-- Data records follows --

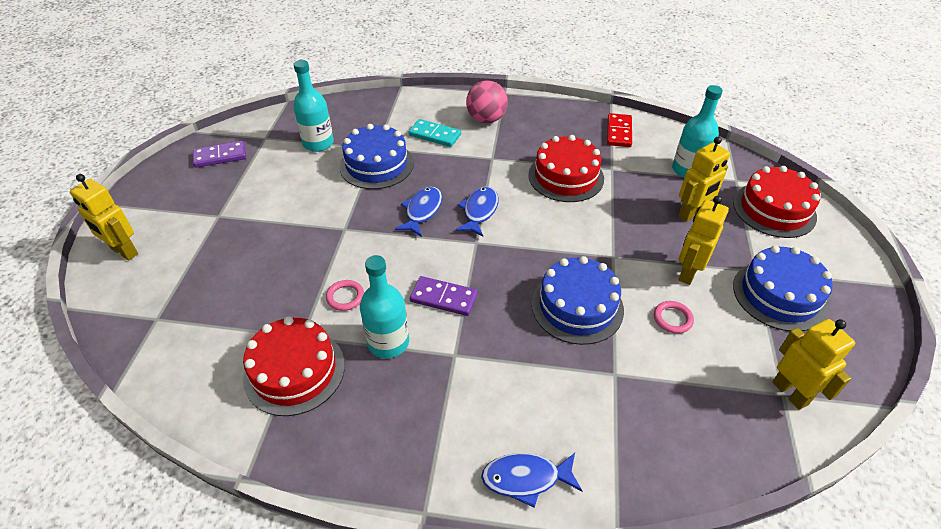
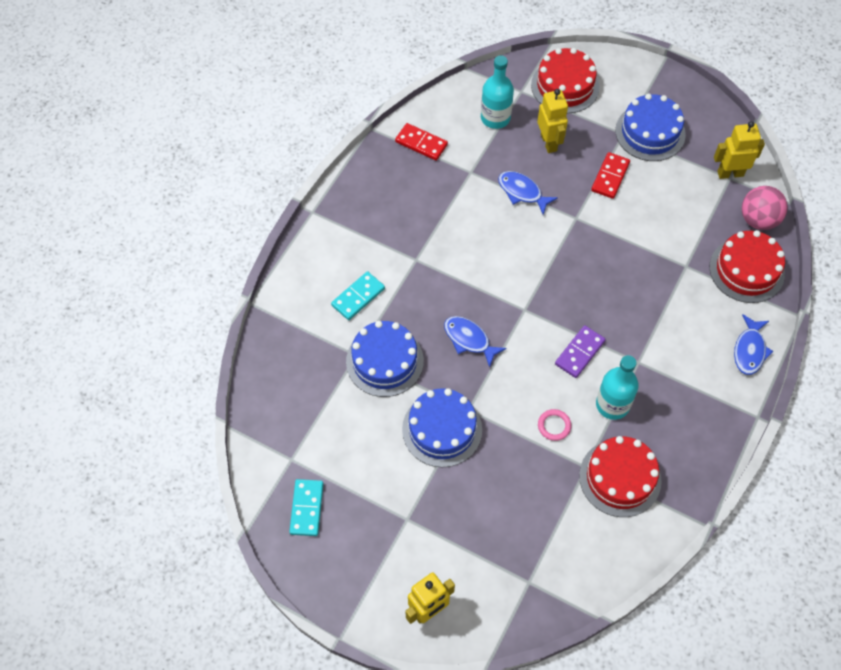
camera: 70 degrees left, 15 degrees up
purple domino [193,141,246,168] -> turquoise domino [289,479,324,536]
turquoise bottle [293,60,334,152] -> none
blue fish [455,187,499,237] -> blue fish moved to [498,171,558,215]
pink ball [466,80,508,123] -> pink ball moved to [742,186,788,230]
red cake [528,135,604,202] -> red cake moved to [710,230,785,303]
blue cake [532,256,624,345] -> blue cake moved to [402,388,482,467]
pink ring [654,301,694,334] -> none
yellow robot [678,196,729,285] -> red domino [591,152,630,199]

-- Data records concluded --
-- Data records follows --

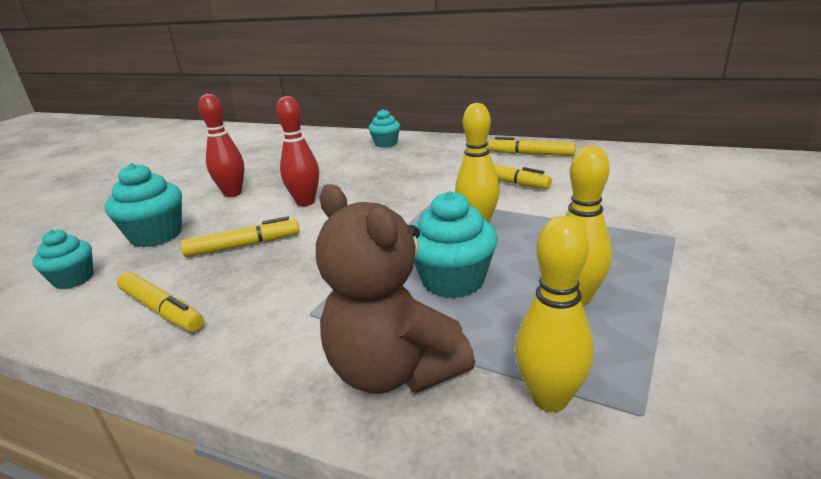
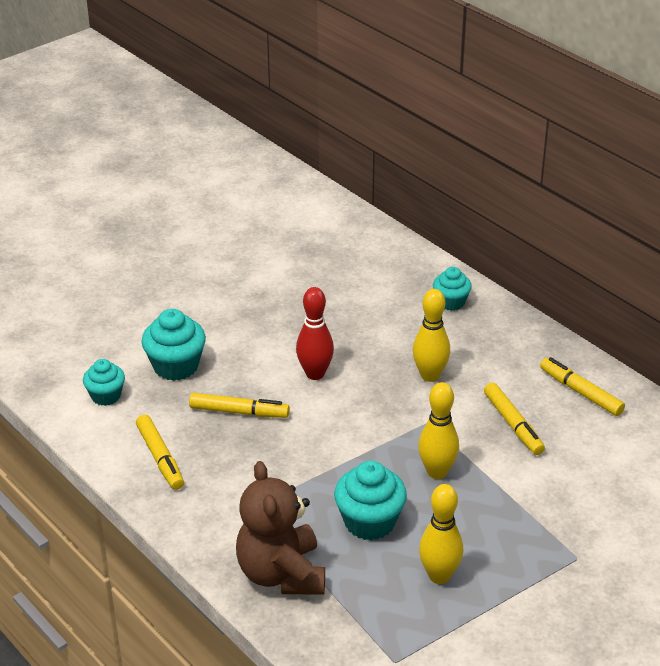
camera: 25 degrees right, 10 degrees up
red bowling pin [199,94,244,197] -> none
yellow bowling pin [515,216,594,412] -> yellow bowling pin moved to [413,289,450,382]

-- Data records concluded --

# Task directions
All lines above from the line with "red bowling pin [199,94,244,197] -> none" through the line with "yellow bowling pin [515,216,594,412]", both included, are to be set down exactly, with nothing else.

# Exercise solution
red bowling pin [199,94,244,197] -> none
yellow bowling pin [515,216,594,412] -> yellow bowling pin moved to [413,289,450,382]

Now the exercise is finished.